> _TASK DETAILS_:
Below are records that hold pictures; write out only the lines from their start through the line with "removed: Brille (rot) 343, 465, 166, 114", exactly, and drop the pictures.

*** DATA SUPPLIED ***

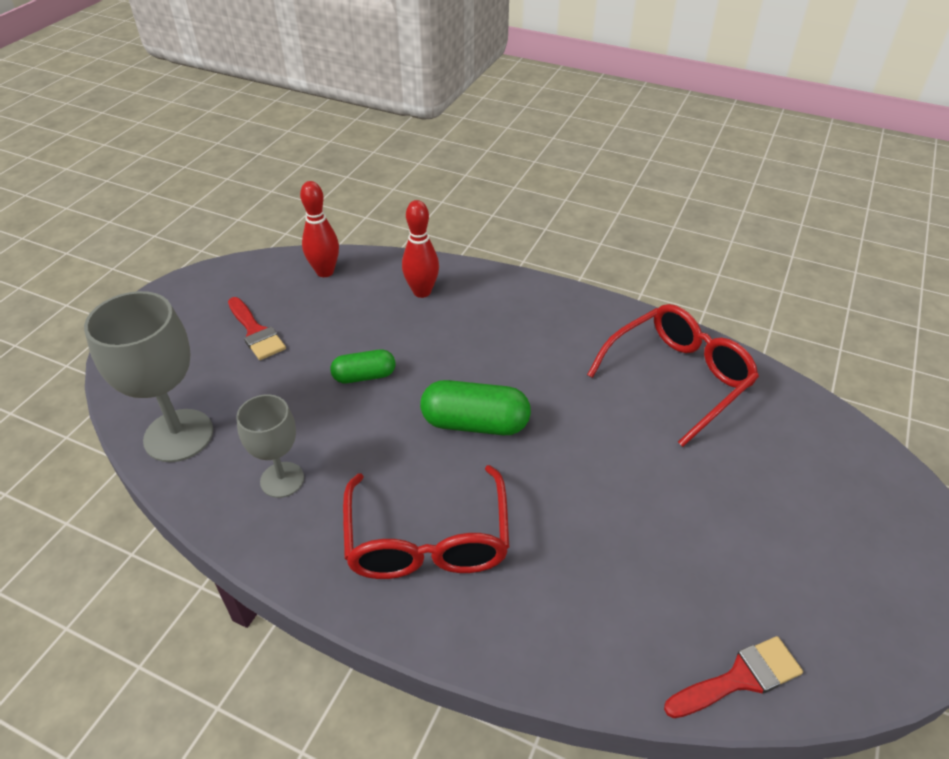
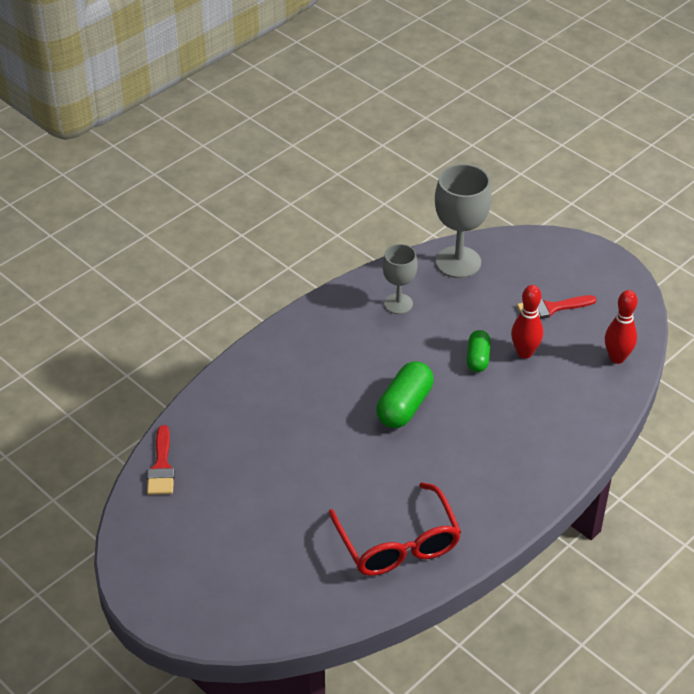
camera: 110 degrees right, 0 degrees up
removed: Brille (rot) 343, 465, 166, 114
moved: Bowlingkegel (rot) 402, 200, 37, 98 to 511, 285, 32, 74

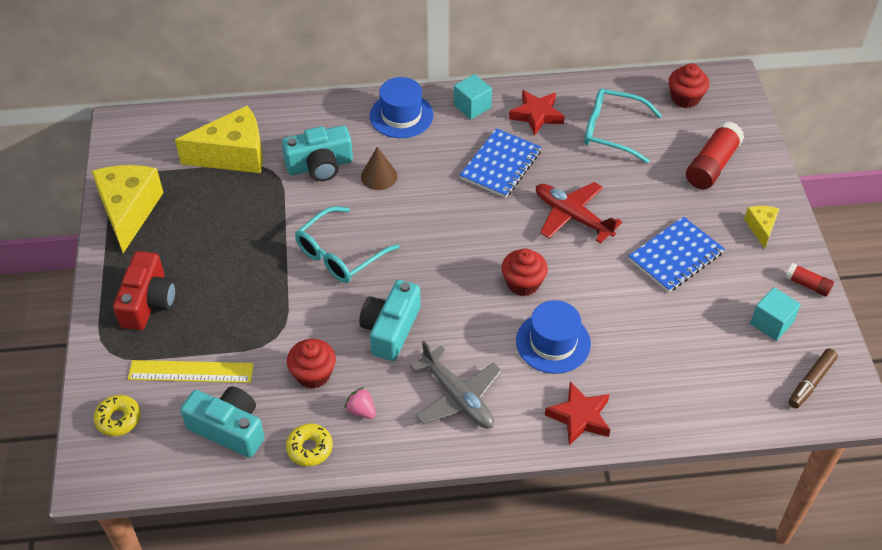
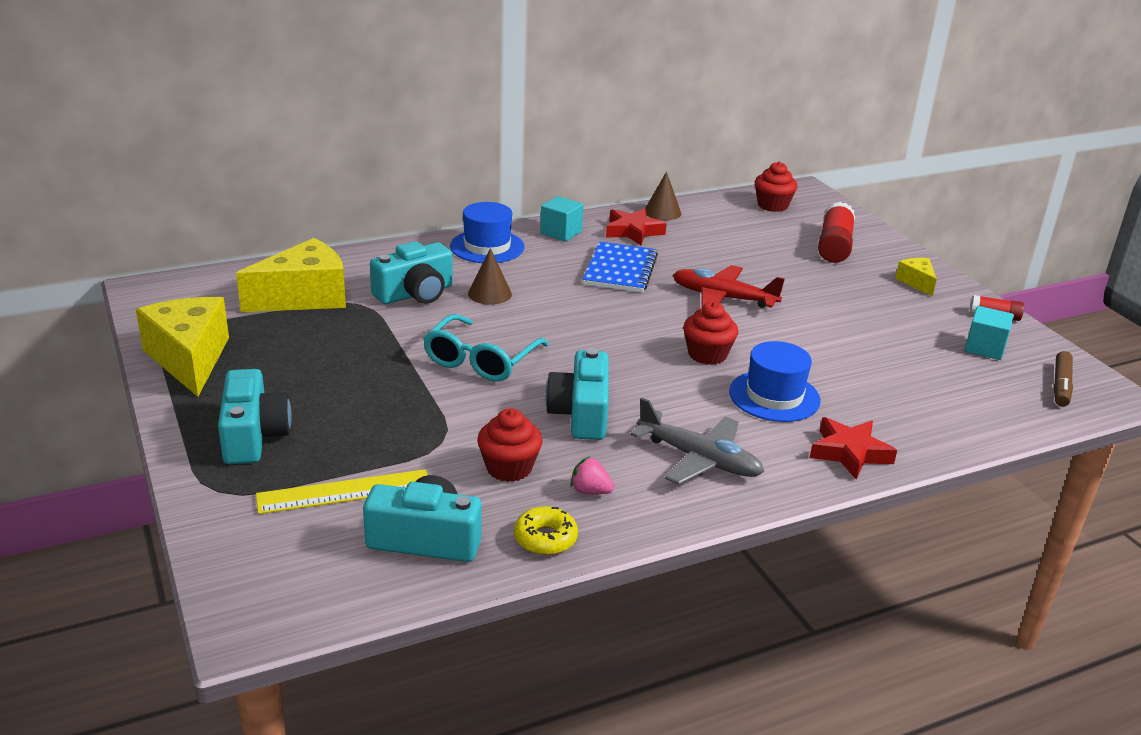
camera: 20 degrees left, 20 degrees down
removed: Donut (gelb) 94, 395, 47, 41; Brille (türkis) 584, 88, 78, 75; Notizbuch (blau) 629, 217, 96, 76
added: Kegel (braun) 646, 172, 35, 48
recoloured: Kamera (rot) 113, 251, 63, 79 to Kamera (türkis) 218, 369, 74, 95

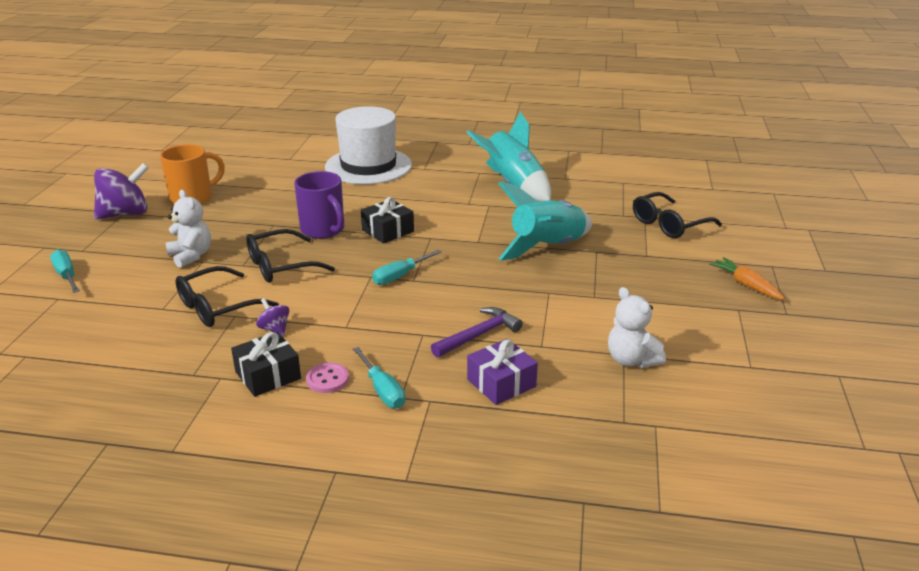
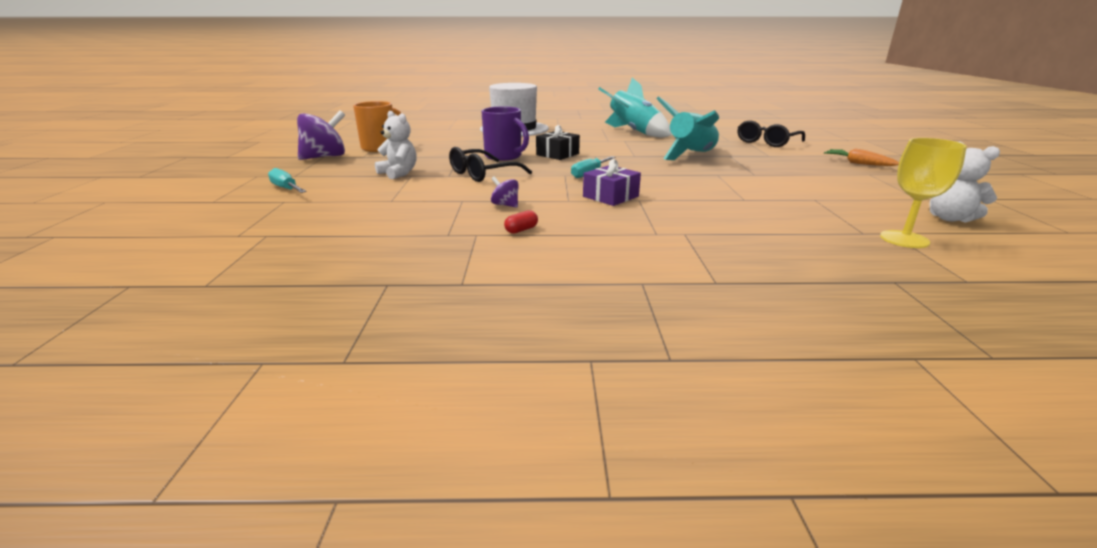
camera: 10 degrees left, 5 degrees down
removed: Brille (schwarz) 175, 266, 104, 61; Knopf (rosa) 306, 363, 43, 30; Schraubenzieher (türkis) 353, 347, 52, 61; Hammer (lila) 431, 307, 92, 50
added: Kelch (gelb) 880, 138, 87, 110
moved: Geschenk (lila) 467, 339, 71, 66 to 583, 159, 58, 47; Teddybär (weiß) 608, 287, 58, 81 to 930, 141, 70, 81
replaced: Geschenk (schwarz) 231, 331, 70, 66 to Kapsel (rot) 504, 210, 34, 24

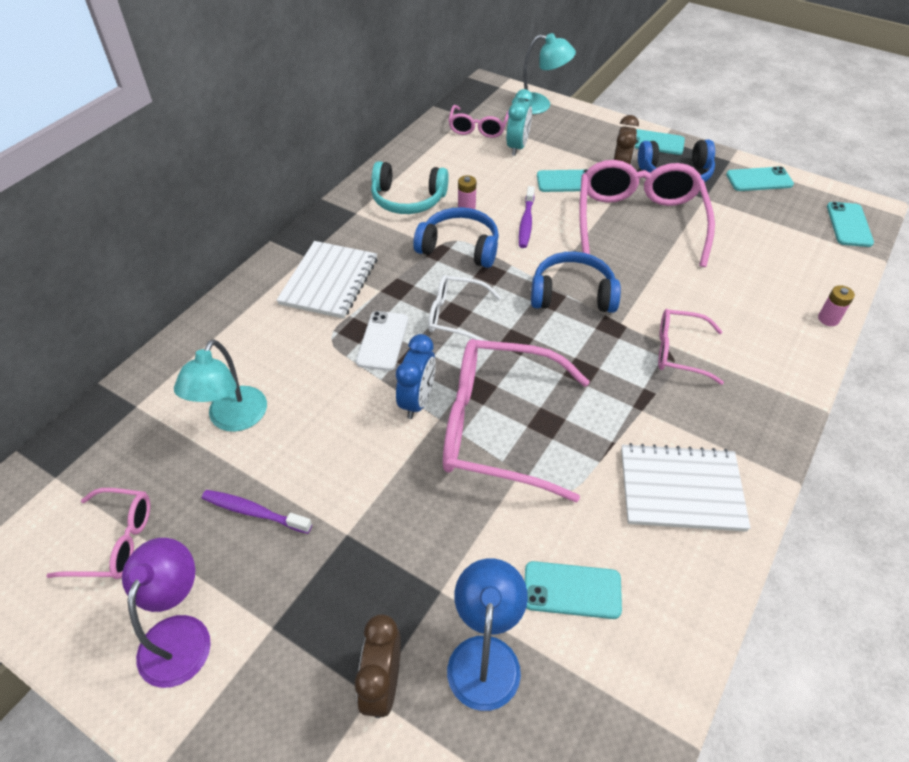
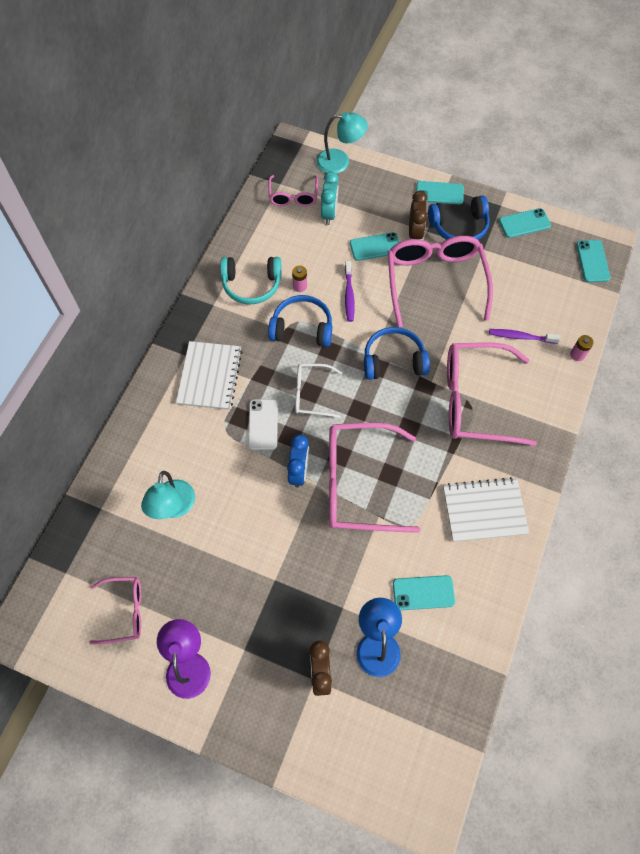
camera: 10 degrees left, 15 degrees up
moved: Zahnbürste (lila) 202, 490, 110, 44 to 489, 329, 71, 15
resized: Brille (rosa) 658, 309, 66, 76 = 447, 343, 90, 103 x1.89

*** End of DATA SUPPLIED ***

> _ANSWER TO THE PROBLEM_:
camera: 110 degrees right, 0 degrees up
removed: Brille (rot) 343, 465, 166, 114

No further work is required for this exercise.